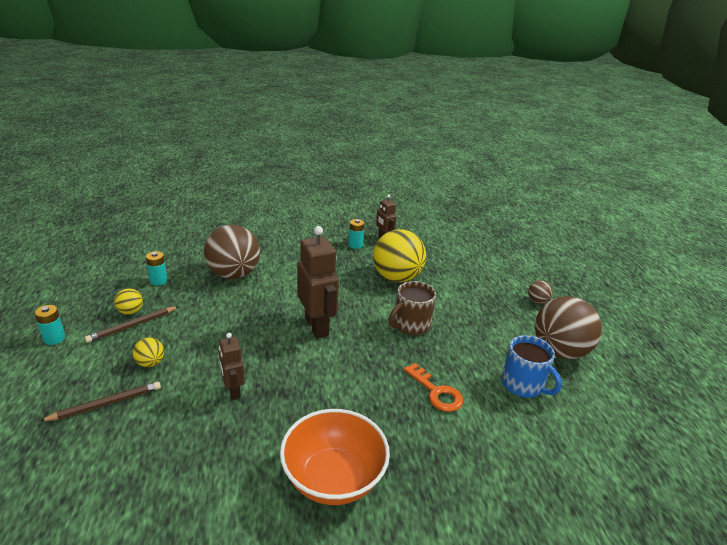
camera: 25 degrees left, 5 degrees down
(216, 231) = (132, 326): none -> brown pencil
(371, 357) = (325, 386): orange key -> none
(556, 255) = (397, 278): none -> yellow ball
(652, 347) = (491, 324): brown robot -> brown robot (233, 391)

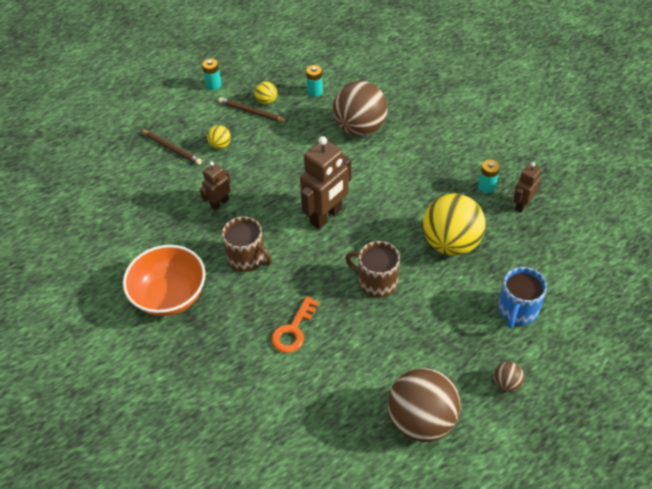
camera: 70 degrees right, 20 degrees up
(326, 394) = (247, 258): none -> brown mug
(523, 385) = (344, 396): blue mug -> blue mug (517, 310)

########

#### [Work task]
Return all of the entries word for word, but omit the pictures.

#### [Result of the task]
camera: 25 degrees left, 5 degrees down
(216, 231) = (132, 326): none -> brown pencil
(371, 357) = (325, 386): orange key -> none
(556, 255) = (397, 278): none -> yellow ball
(652, 347) = (491, 324): brown robot -> brown robot (233, 391)

camera: 70 degrees right, 20 degrees up
(326, 394) = (247, 258): none -> brown mug
(523, 385) = (344, 396): blue mug -> blue mug (517, 310)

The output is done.